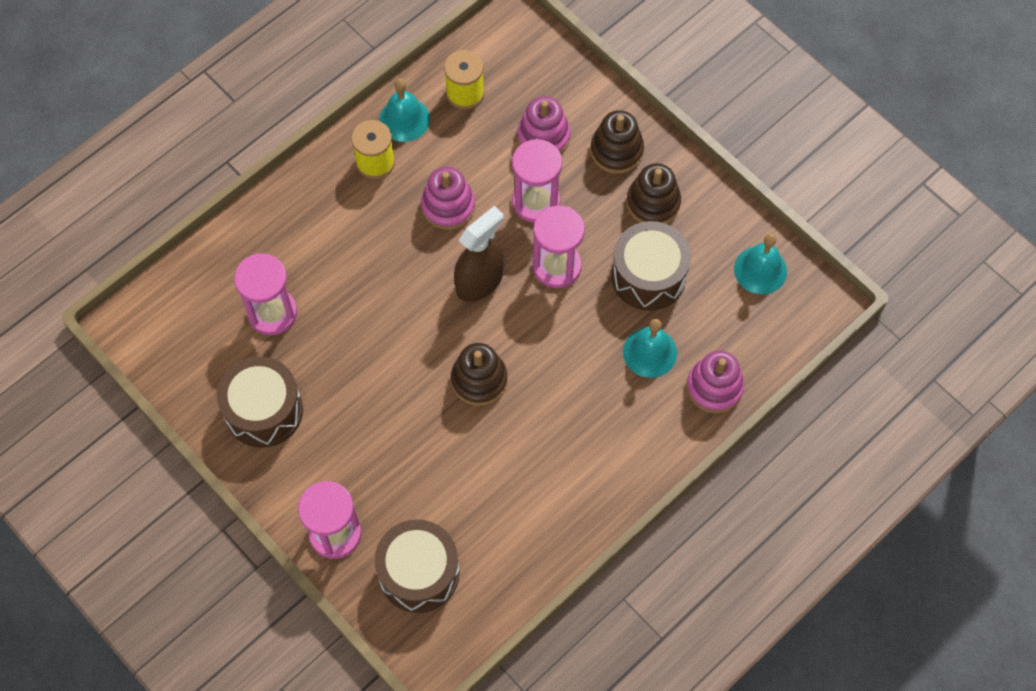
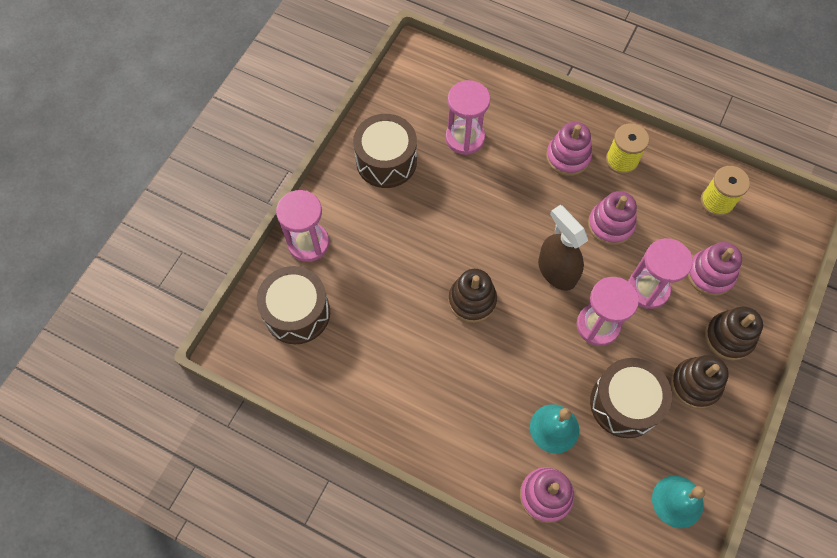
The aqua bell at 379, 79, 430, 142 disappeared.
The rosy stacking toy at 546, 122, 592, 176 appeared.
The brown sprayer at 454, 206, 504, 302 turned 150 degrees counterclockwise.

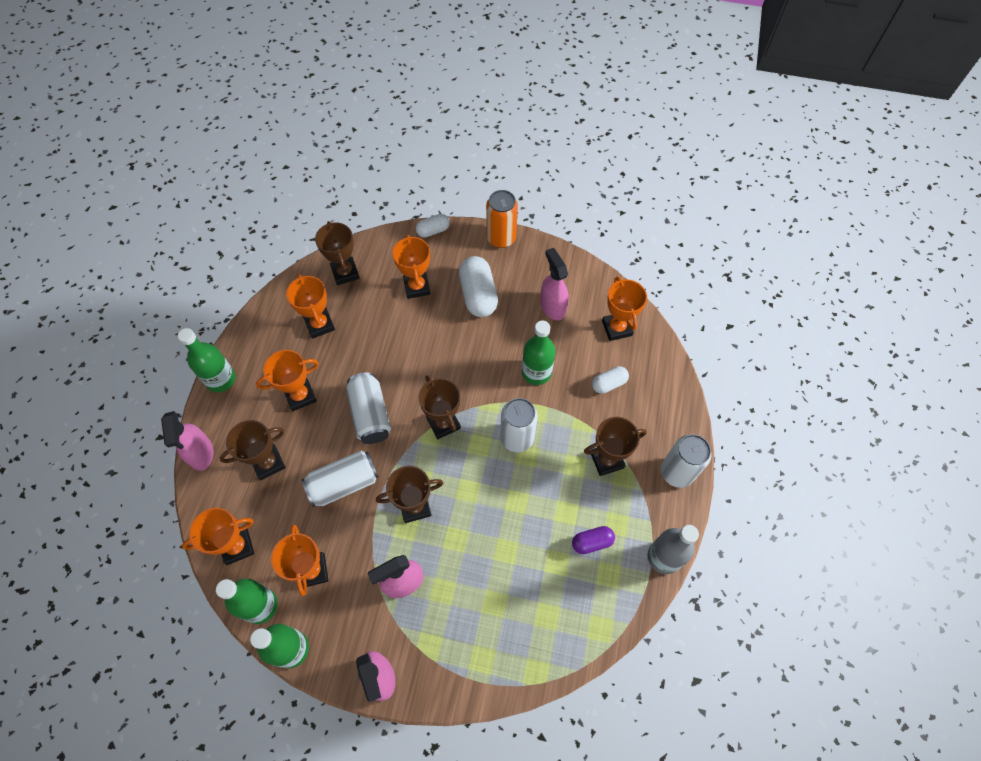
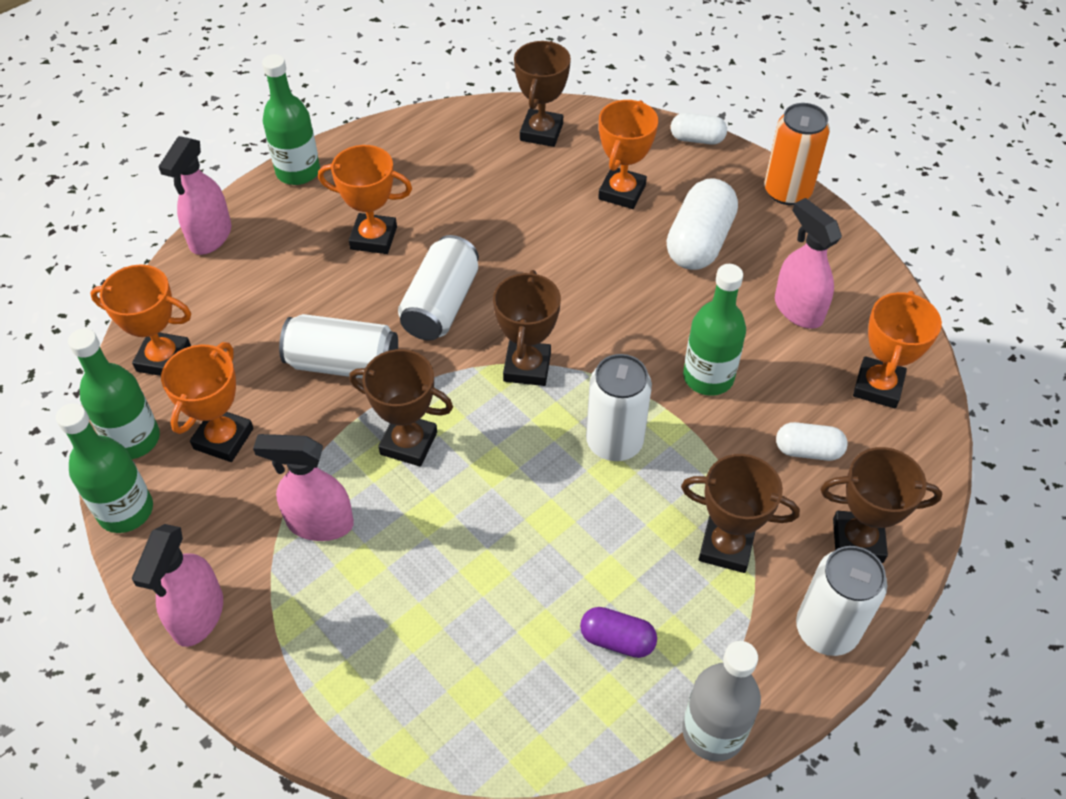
The bright orange award cup at 286, 274, 335, 339 disappeared.
The brown award cup moved from 220, 420, 286, 480 to 820, 447, 942, 563.
The rosy sprayer at 540, 248, 569, 320 turned 45 degrees counterclockwise.

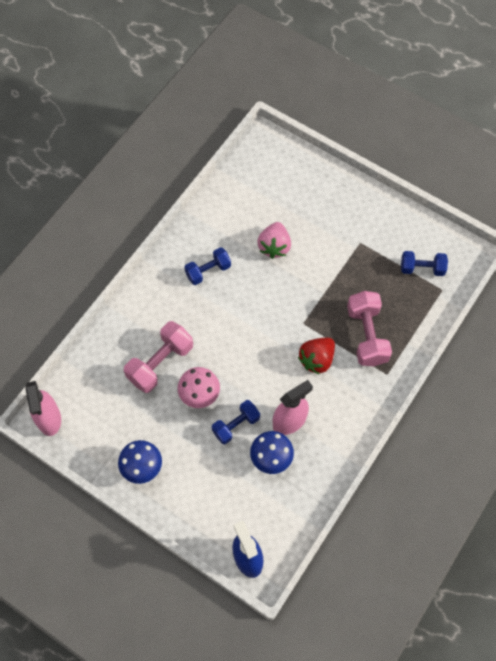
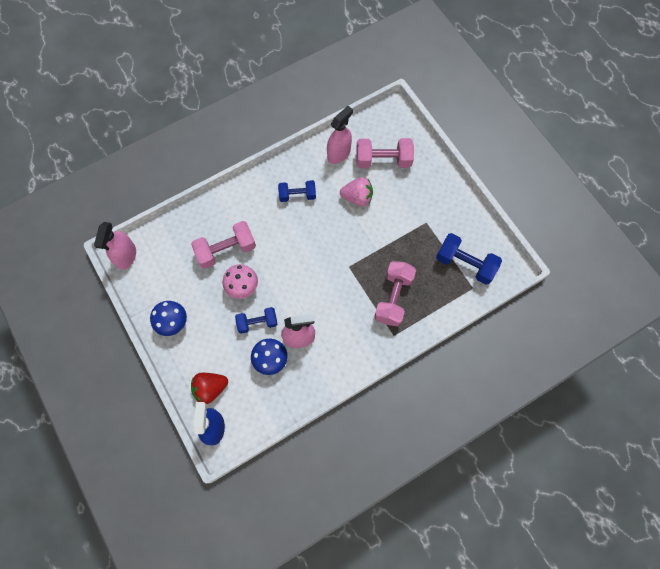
The rosy sprayer at 327, 106, 353, 164 appeared.
The rosy hand weight at 356, 138, 414, 168 appeared.
The scarlet toy strawberry moved from 298, 338, 335, 375 to 191, 373, 228, 404.
The rosy toy strawberry at 257, 222, 291, 259 turned 120 degrees counterclockwise.
The cobalt hand weight at 401, 251, 448, 276 changed to 1.54 times the size.

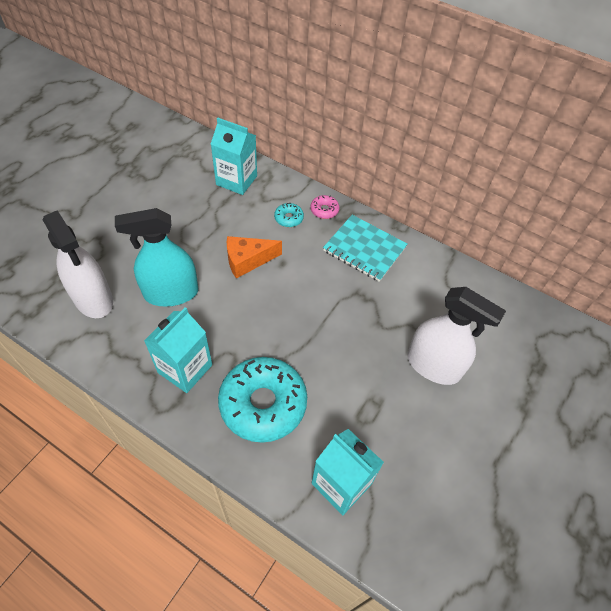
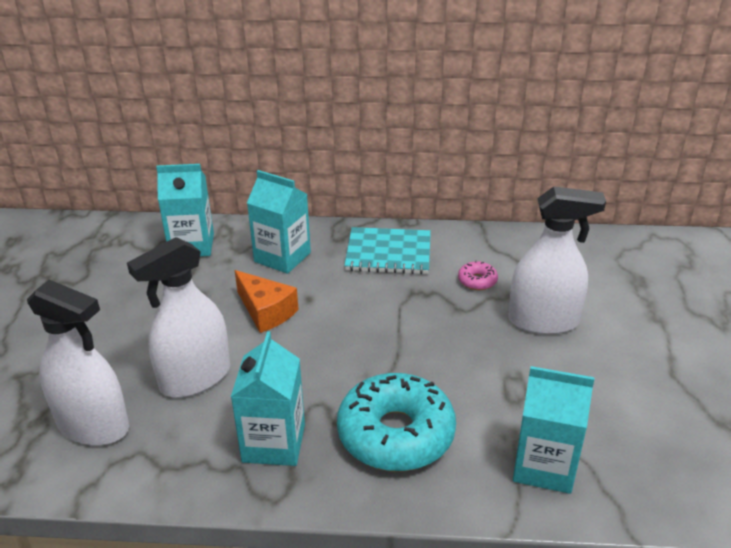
The rosy donut moved from 310, 195, 339, 219 to 458, 260, 498, 290.
The aqua donut at 274, 203, 304, 227 was replaced by the aqua juice carton at 247, 170, 311, 274.
The aqua sprayer at 115, 208, 198, 307 became the white sprayer at 127, 237, 230, 398.
The bright orange piece of cheese at 227, 236, 282, 279 turned 90 degrees counterclockwise.

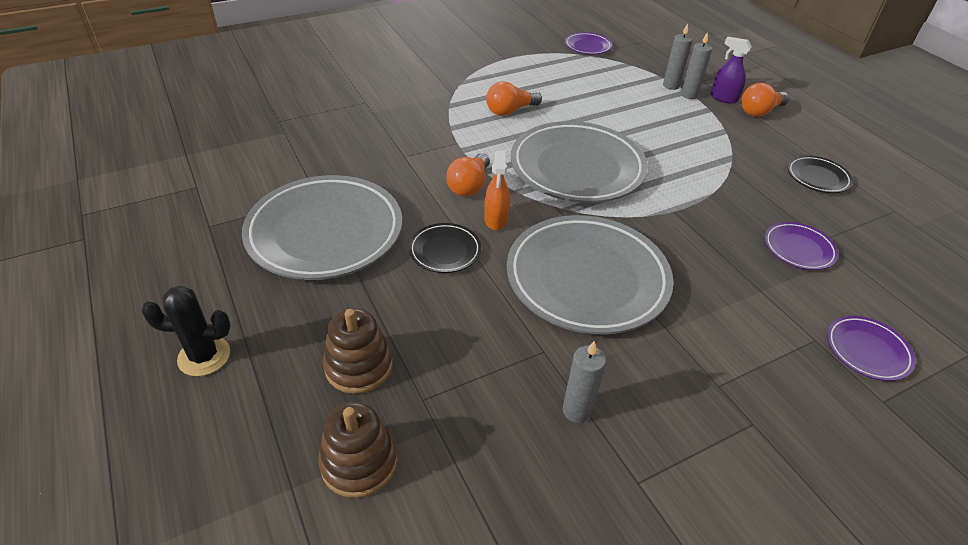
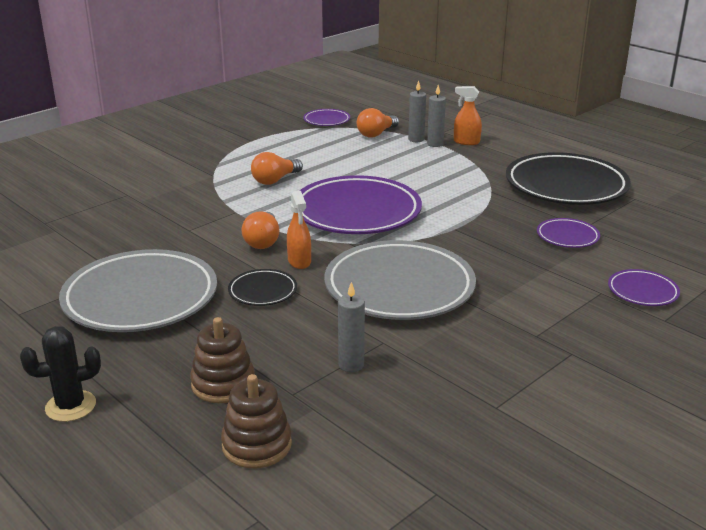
The ash-grey candle moved from 563, 341, 606, 423 to 338, 282, 365, 372.
The bright orange light bulb moved from 741, 83, 789, 117 to 357, 108, 399, 137.
The ash-grey dinner plate at 511, 121, 648, 203 became the violet dinner plate at 300, 175, 422, 234.
The violet sprayer at 711, 37, 752, 104 became the bright orange sprayer at 454, 86, 482, 145.
The jet-black dinner plate at 788, 156, 853, 193 changed to 2.19 times the size.

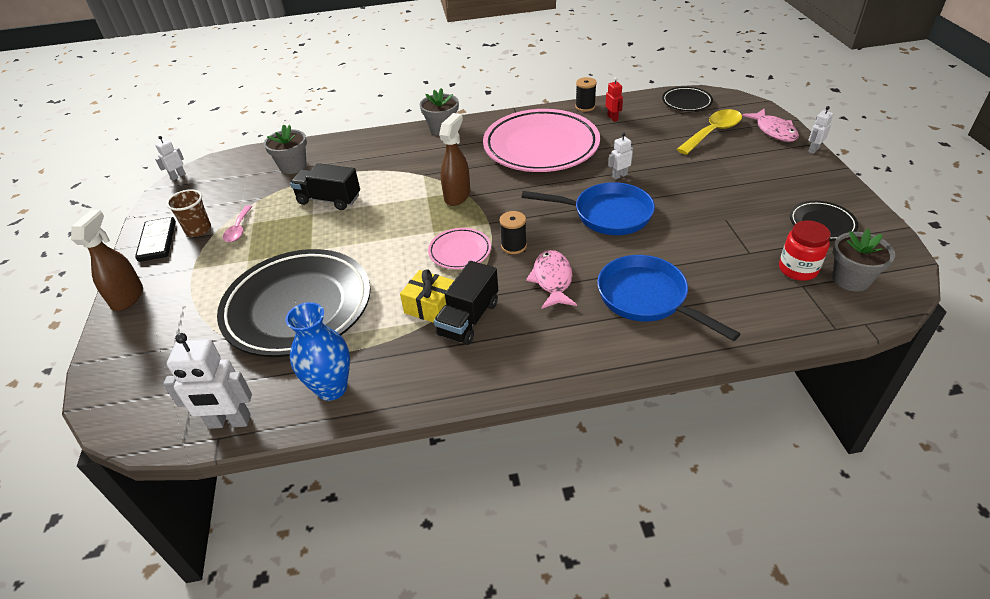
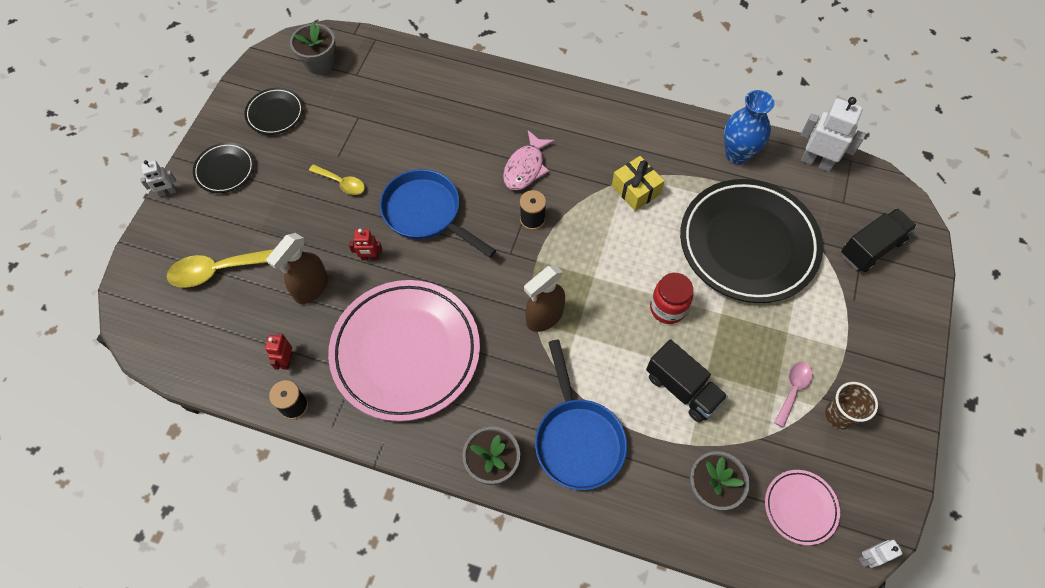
The jet-black domino tile at 135, 217, 176, 262 disappeared.
The rosy fish figure at 742, 109, 799, 142 disappeared.
The golden tablespoon at 309, 164, 365, 195 appeared.
The brown sprayer moved from 71, 210, 143, 311 to 266, 233, 328, 304.
The rosy dinner plate moved from 428, 228, 491, 269 to 765, 470, 840, 545.
The jet-black lorry moved from 434, 261, 498, 345 to 841, 208, 917, 272.
The cobalt frying pan moved from 597, 255, 740, 341 to 535, 340, 627, 490.
The jet-black dinner plate moved from 662, 87, 713, 111 to 193, 142, 254, 193.
The scarlet jar moved from 779, 220, 830, 281 to 650, 273, 693, 324.
The white robot figure at 608, 133, 633, 180 became the scarlet robot figure at 349, 229, 382, 260.

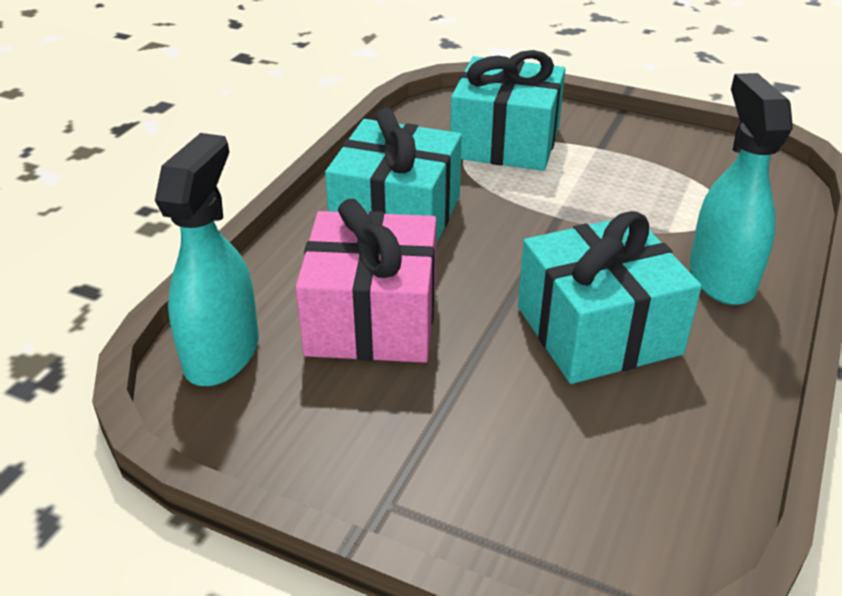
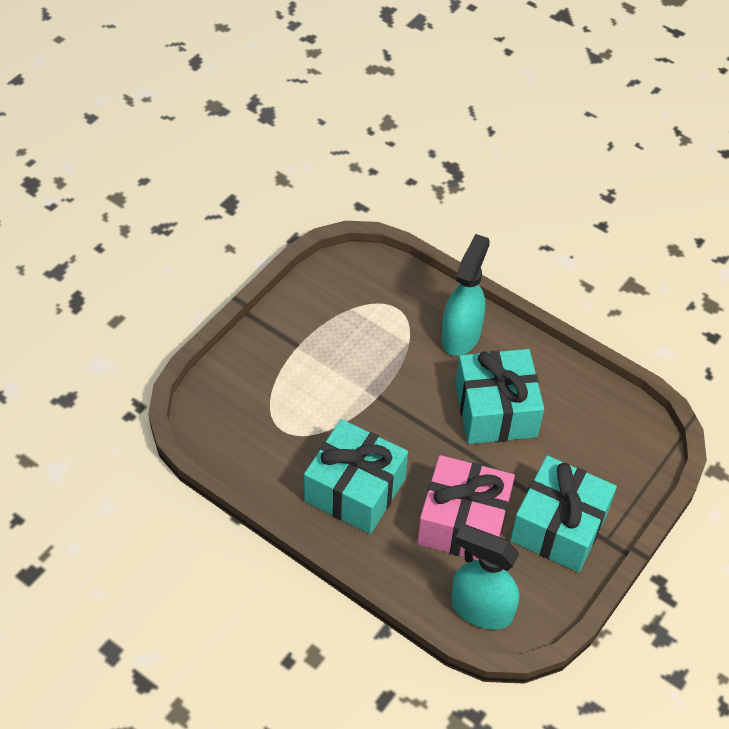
The aqua wrapped gift moved from 450, 50, 565, 171 to 510, 455, 617, 572.
The aqua sprayer at 689, 73, 793, 305 turned 105 degrees clockwise.

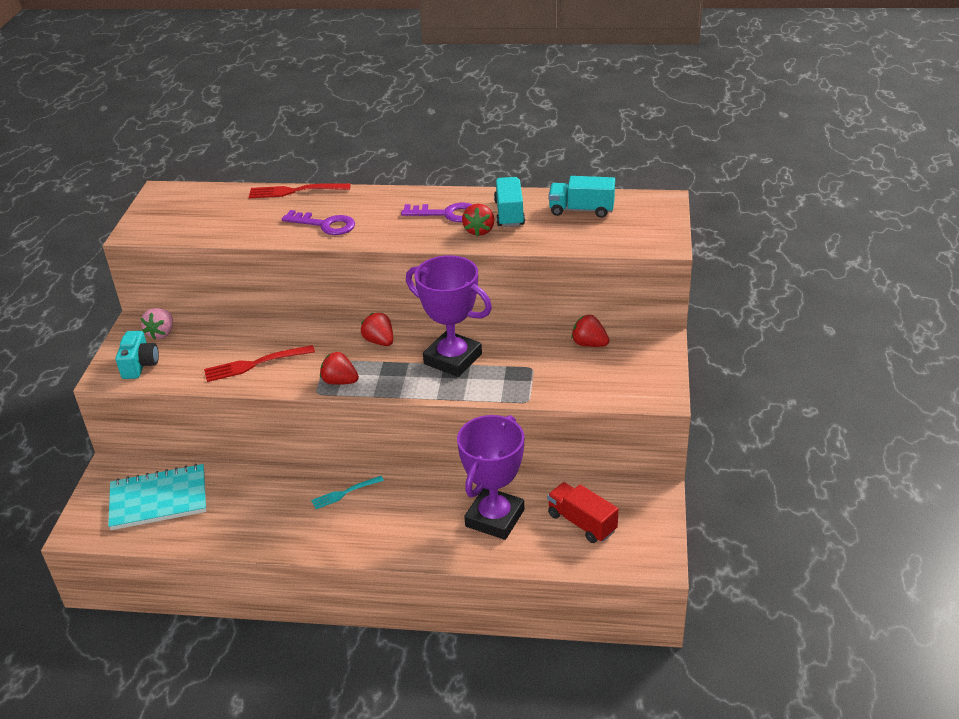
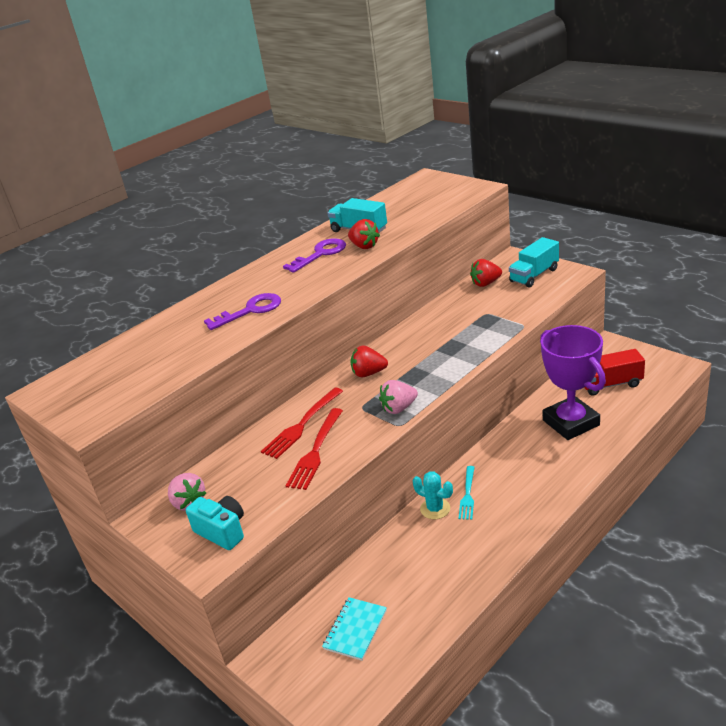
The violet award cup at 406, 255, 492, 377 disappeared.
The aqua cactus at 412, 471, 453, 519 appeared.
The scarlet table fork moved from 249, 183, 350, 198 to 261, 388, 343, 459.
The aqua lorry moved from 548, 176, 615, 218 to 509, 237, 559, 287.
The scarlet toy strawberry at 320, 352, 359, 385 became the rosy toy strawberry at 379, 380, 418, 414.
The aqua exercise book at 108, 464, 206, 530 changed to 0.58 times the size.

◆ Your assignment ◆
Go line by line through the records and copy those that contain the word "plate".

◆ Solution for this exercise ◆
The ash-grey dinner plate at 511, 121, 648, 203 became the violet dinner plate at 300, 175, 422, 234.
The jet-black dinner plate at 788, 156, 853, 193 changed to 2.19 times the size.
The rosy dinner plate moved from 428, 228, 491, 269 to 765, 470, 840, 545.
The jet-black dinner plate moved from 662, 87, 713, 111 to 193, 142, 254, 193.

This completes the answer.